▶ [What you need to do]:
Find each line in the rows below that contains the string "upbow", and copy those lines out.

Source data:
────────────────────

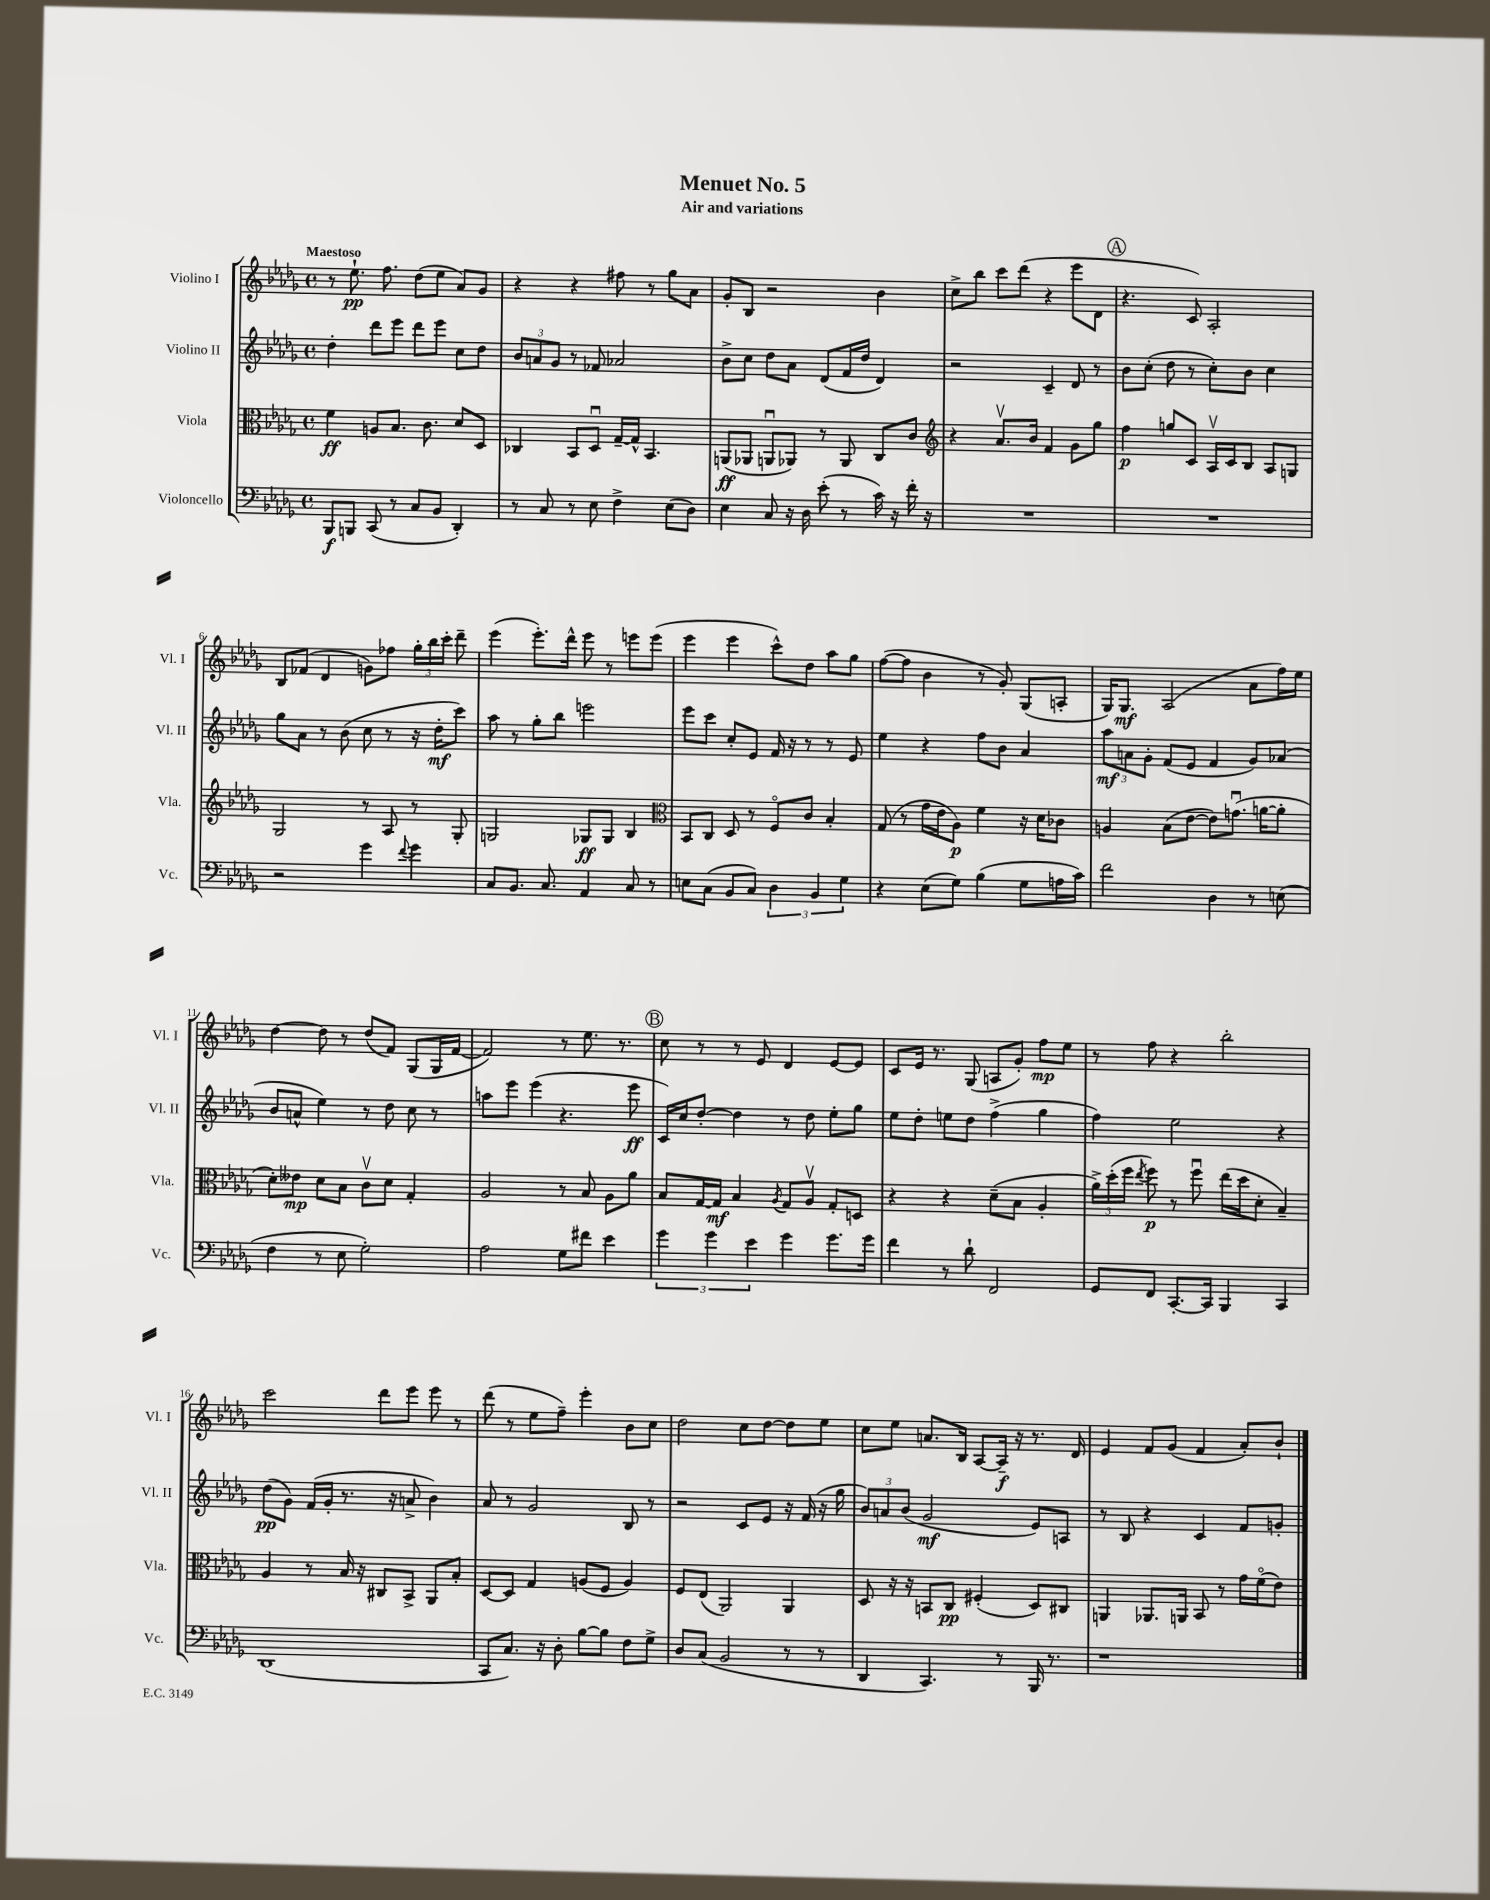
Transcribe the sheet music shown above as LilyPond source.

\header { title = "Menuet No. 5" subtitle = "Air and variations" }
<<
\new StaffGroup <<
\new Staff = "s0" \with { instrumentName = "Violino I" shortInstrumentName = "Vl. I" } {
    \clef treble \key des \major \defaultTimeSignature \time 4/4 \tempo "Maestoso"
    \autoBeamOff r8 ees''8.-!\pp f''8. des''8[( ees''8] aes'8[) ges'8] |
    r4 r4 fis''8 r8 ges''8[ aes'8] |
    ges'8[-. bes8] r2 bes'4 |
    c''8[-> bes''8] c'''8[ des'''8]( r4 ees'''8[ des'8] |
    \mark \markup { \circle "A" } r4. c'8) aes2-. |
    bes8[ fes'8]( des'4 g'8[) fes''8] \tuplet 3/2 { ges''16[-. bes''16 c'''16]-. } des'''8-- |
    ees'''4( ees'''8.[-.) des'''16]-^ ees'''8 r8 e'''8[ e'''8]( |
    ees'''4 ees'''4 c'''8[-^) des''8] aes''8[ ges''8] |
    f''8[~( f''8] bes'4 r8 ges'8-.) ges8[( a8]-. |
    ges16[) ges8.]\mf aes2( aes'8[ f''16) ees''16] |
    des''4~ des''8 r8 des''8[( f'8]) ges8[( ges16 f'16]~ |
    f'2) r8 ees''8. r8. |
    \mark \markup { \circle "B" } c''8 r8 r8 ees'8 des'4 ees'8[~ ees'8] |
    c'8[ ees'16] r8. ges8( a8[ ges'8]-.) f''8[\mp ees''8] |
    r8 f''8 r4 bes''2-. |
    c'''2 des'''8[ ees'''8] ees'''8 r8 |
    des'''8( r8 ees''8[ f''8]--) ees'''4-. bes'8[ c''8] |
    des''2 c''8[ des''8]~ des''8[ ees''8] |
    c''8[ ees''8] a'8.[ bes16] aes8[~ aes16]--\f r16 r8. des'16 |
    ees'4 f'8[ ges'8]( f'4 aes'8[-.) bes'8]-! \bar "|." |
}
\new Staff = "s1" \with { instrumentName = "Violino II" shortInstrumentName = "Vl. II" } {
    \clef treble \key des \major \defaultTimeSignature \time 4/4
    \autoBeamOff des''4-. des'''8[ ees'''8] des'''8[ ees'''8] c''8[ des''8] |
    \tuplet 3/2 { bes'8[ a'8 ges'8] } r8 fes'8 aes'2 |
    bes'8[-> c''8] des''8[ aes'8] des'8[( f'16 des''16] des'4) |
    r2 c'4-- des'8 r8 |
    \mark \markup { \circle "A" } bes'8[ c''8]-.( des''8 r8 c''8[-.) bes'8] c''4 |
    ges''8[ aes'8] r8 bes'8( c''8 r8 r16 des''16[-.\mf c'''8]) |
    aes''8 r8 ges''8[-. bes''8] e'''2 |
    ees'''8[ c'''8] c''8[-. ees'8] f'16 r16 r8 r8 ees'8 |
    ees''4 r4 f''8[ bes'8] aes'4 |
    \tuplet 3/2 { aes''8[\mf a'8 ges'8]-. } f'8[( ees'8] f'4 ges'8[) aes'8]( |
    bes'8[ a'8]-^ ees''4) r8 des''8 c''8 r8 |
    a''8[ ees'''8] ees'''4( r4. ees'''8\ff |
    \mark \markup { \circle "B" } c'16[) c''16 des''8]~-. des''4 r8 des''8 ees''8[-. ges''8] |
    ees''8[ des''8]-. e''8[ des''8] f''4->( ges''4 |
    f''4) ees''2 r4 |
    des''8[\pp( ges'8]) f'16[( ges'16]-. r8. r16 a'8-> bes'4) |
    aes'8 r8 ges'2 bes8 r8 |
    r2 c'8[ ees'8] r16 f'16( r16 ges''16 |
    \tuplet 3/2 { bes'8[) a'8 bes'8]( } ges'2\mf ees'8[) a8] |
    r8 bes8 r4 c'4 f'8[ g'8]-. \bar "|." |
}
\new Staff = "s2" \with { instrumentName = "Viola" shortInstrumentName = "Vla." } {
    \clef alto \key des \major \defaultTimeSignature \time 4/4
    \autoBeamOff f'4\ff a8[ bes8.] c'8. des'8[ des8] |
    ces4 bes,8[ des8]\downbow ges16[~-- ges16]-^ bes,4. |
    a,8[\ff( aes,8] a,8[\downbow aes,8]) r8 aes,8 c8[ c'8] |
    \clef treble r4 aes'8.[\upbow bes'16] f'4 ges'8[ ges''8] |
    \mark \markup { \circle "A" } f''4\p g''8[ c'8] aes16[\upbow c'16 bes8] aes8[ g8] |
    ges2 r8 aes8 r8 ges8-. |
    g2 ges8[\ff ges8] bes4 |
    \clef alto bes,8[ c8] des8 r8 f8[\flageolet c'8] bes4-. |
    ges8( r8 ges'16[ ees'16 aes8]\p) f'4 r16 des'16[ ces'8] |
    a4 bes8[( ees'8]~ ees'8[) g'8.]\downbow( a'16[~ a'8]-. |
    des'8[-.) eeses'8]\mp des'8[ bes8] c'8[\upbow des'8] ges4-. |
    aes2 r8 bes8 aes8[ aes'8] |
    \mark \markup { \circle "B" } bes8[ ges16~ ges16]\mf bes4 \acciaccatura { aes8 } ges8[ aes8]\upbow ges8[-. d8] |
    r4 r4 des'8[--( bes8] aes4-. |
    \tuplet 3/2 { aes'16[->) des''16-.( f''16] } \acciaccatura { ees''8 } f''8\p) r8 f''8\downbow ees''16[( des''16 des'8]-. bes4--) |
    aes4 r8 bes16 r16 cis8[ bes,8]-> aes,8[ bes8]-. |
    des8[~ des8] ges4 a8[( f8] a4) |
    f8[ ees8]( aes,2) aes,4 |
    des8 r16 r16 b,8[ c8]\pp fis4-.( des8[) cis8] |
    a,4 aes,8.[ a,16] bes,8 r8 ges'16[ f'16\flageolet( ees'8]) \bar "|." |
}
\new Staff = "s3" \with { instrumentName = "Violoncello" shortInstrumentName = "Vc." } {
    \clef bass \key des \major \defaultTimeSignature \time 4/4
    \autoBeamOff bes,,8[\f b,,8] c,8( r8 c8[ bes,8] des,4-.) |
    r8 c8 r8 ees8 f4-> ees8[( des8]) |
    ees4 c8 r16 des16 ees'8-.( r8 c'16) r16 f'16-. r16 |
    R1 |
    \mark \markup { \circle "A" } R1 |
    r2 ges'4 \appoggiatura { f'8 } ges'4 |
    c8[ bes,8.] c8. aes,4 c8 r8 |
    e8[ c8]( bes,8[ c8]) \tuplet 3/2 { des4 bes,4 ges4 } |
    r4 ees8[( ges8]) bes4( ges8[ a16 c'16]) |
    f'2 des4 r8 e8( |
    f4 r8 ees8 ges2-.) |
    aes2 ges8[ fis'8] ees'4 |
    \mark \markup { \circle "B" } \tuplet 3/2 { ges'4 ges'4 ees'4 } ges'4 ges'8.[ ges'16] |
    f'4 r8 des'8-! f,2 |
    ges,8[ f,8] c,8.[~-. c,16] bes,,4 c,4 |
    des,1( |
    c,8[ c8.]) r16 des8-. bes8[~ bes8] f8[ ges8]-> |
    des8[ c8]( bes,2 r8 r8 |
    des,4 c,4.) r8 bes,,16 r8. |
    r1 \bar "|." |
}
>>
>>
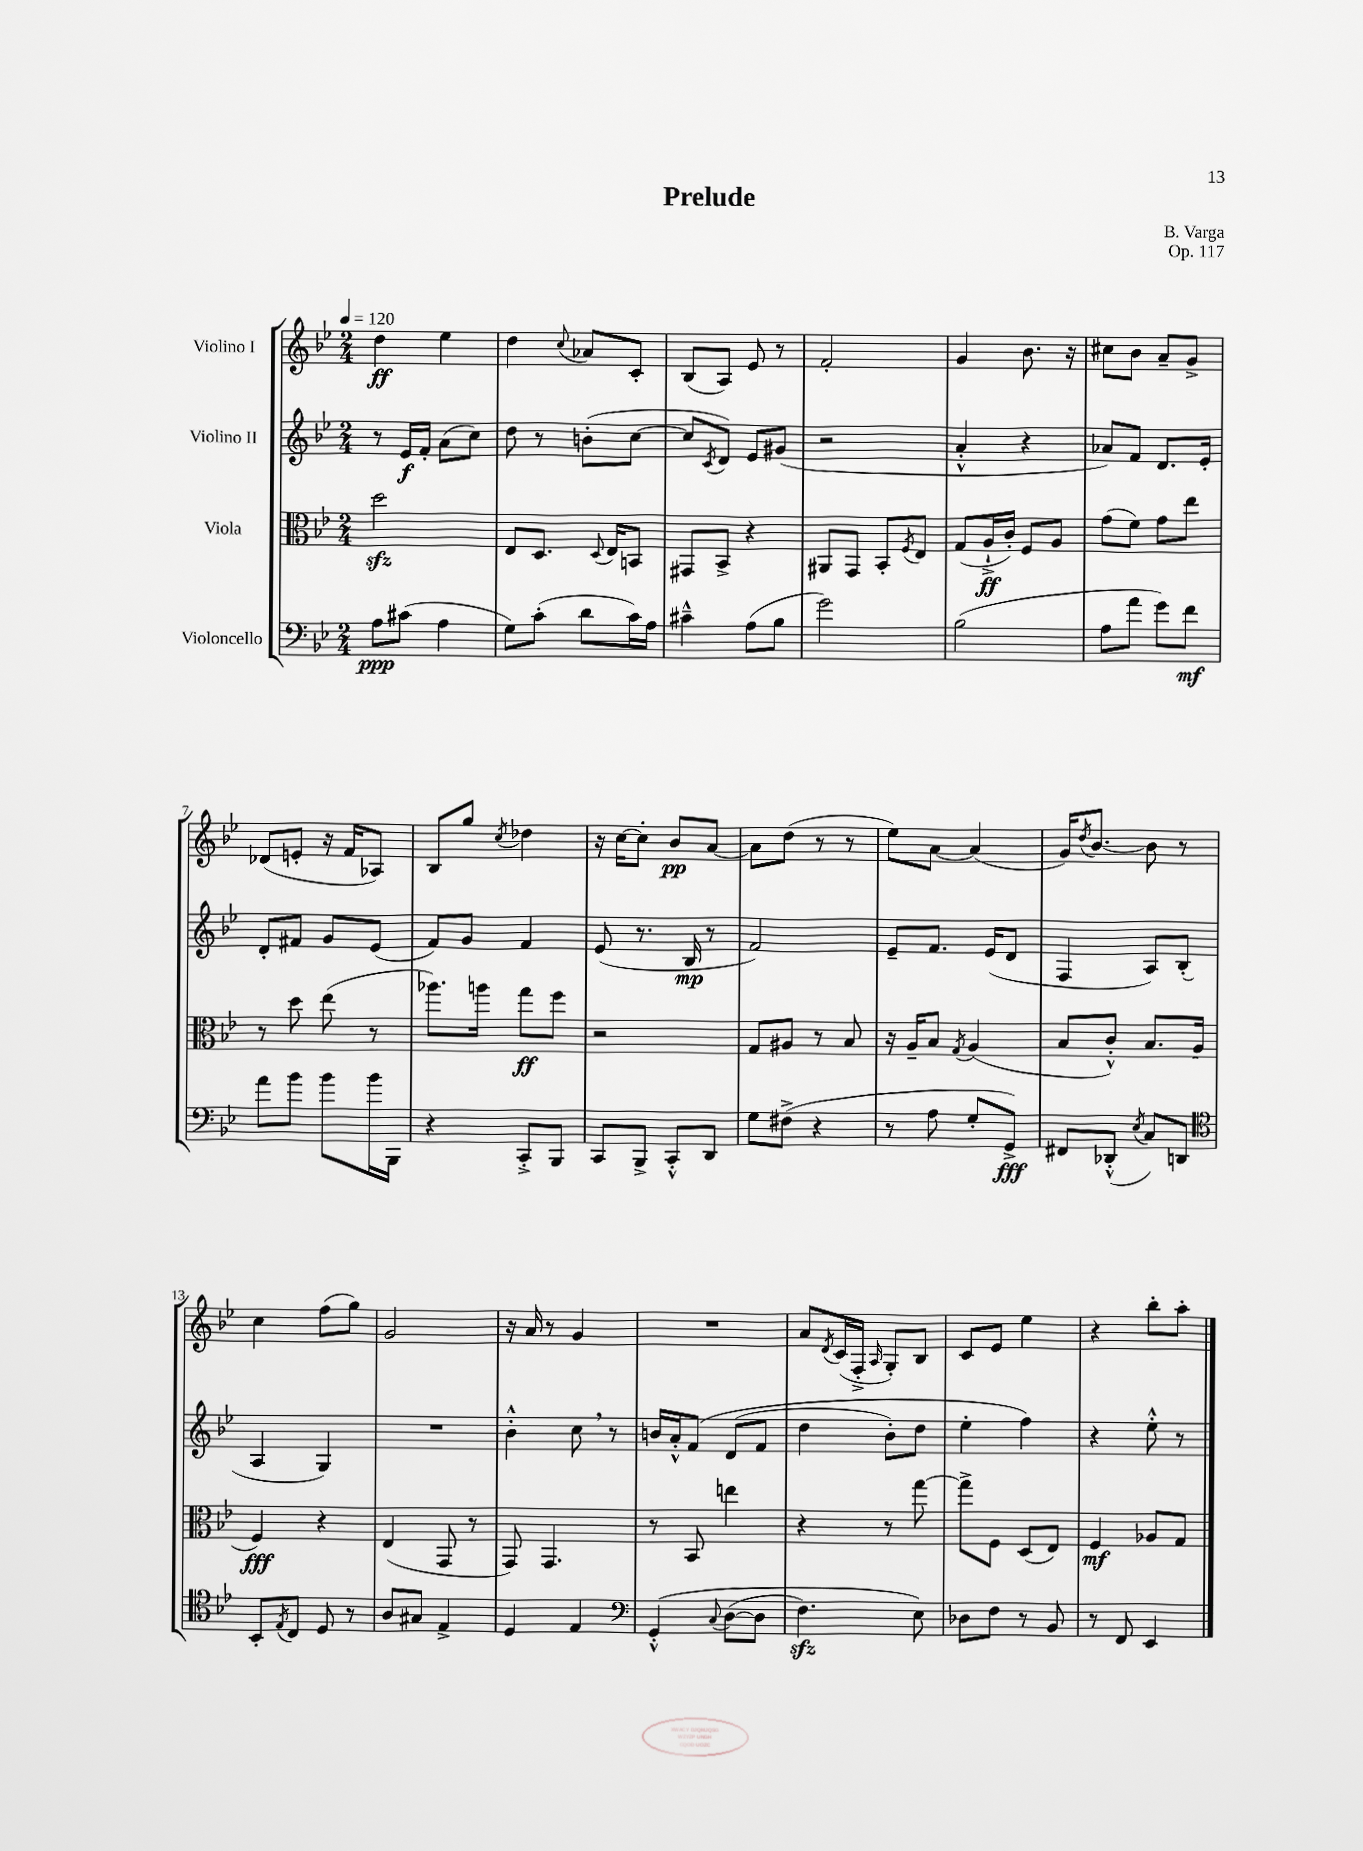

────────────────────

▶ [Correct answer]:
    \clef treble r4 aes'8.[\upbow bes'16] f'4 ges'8[ ges''8] |
    \mark \markup { \circle "A" } f''4\p g''8[ c'8] aes16[\upbow c'16 bes8] aes8[ g8] |
    des'8[-.) eeses'8]\mp des'8[ bes8] c'8[\upbow des'8] ges4-. |
    \mark \markup { \circle "B" } bes8[ ges16~ ges16]\mf bes4 \acciaccatura { aes8 } ges8[ aes8]\upbow ges8[-. d8] |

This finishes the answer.